Input records
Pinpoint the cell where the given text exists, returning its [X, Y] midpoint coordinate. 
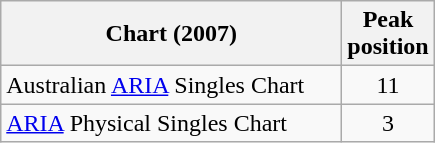
Australian ARIA Singles Chart [172, 85]
Peakposition [388, 34]
ARIA Physical Singles Chart [172, 123]
Chart (2007) [172, 34]
11 [388, 85]
3 [388, 123]
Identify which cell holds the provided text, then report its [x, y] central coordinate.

The exercise
Render all the material above as a numbered list with one line per entry, omitting blank lines and leaving out the picture.

Problem solution
1. Pinpoint the cell where the given text exists, returning its [X, Y] midpoint coordinate. 
2. Australian ARIA Singles Chart [172, 85]
3. Peakposition [388, 34]
4. ARIA Physical Singles Chart [172, 123]
5. Chart (2007) [172, 34]
6. 11 [388, 85]
7. 3 [388, 123]
8. Identify which cell holds the provided text, then report its [x, y] central coordinate.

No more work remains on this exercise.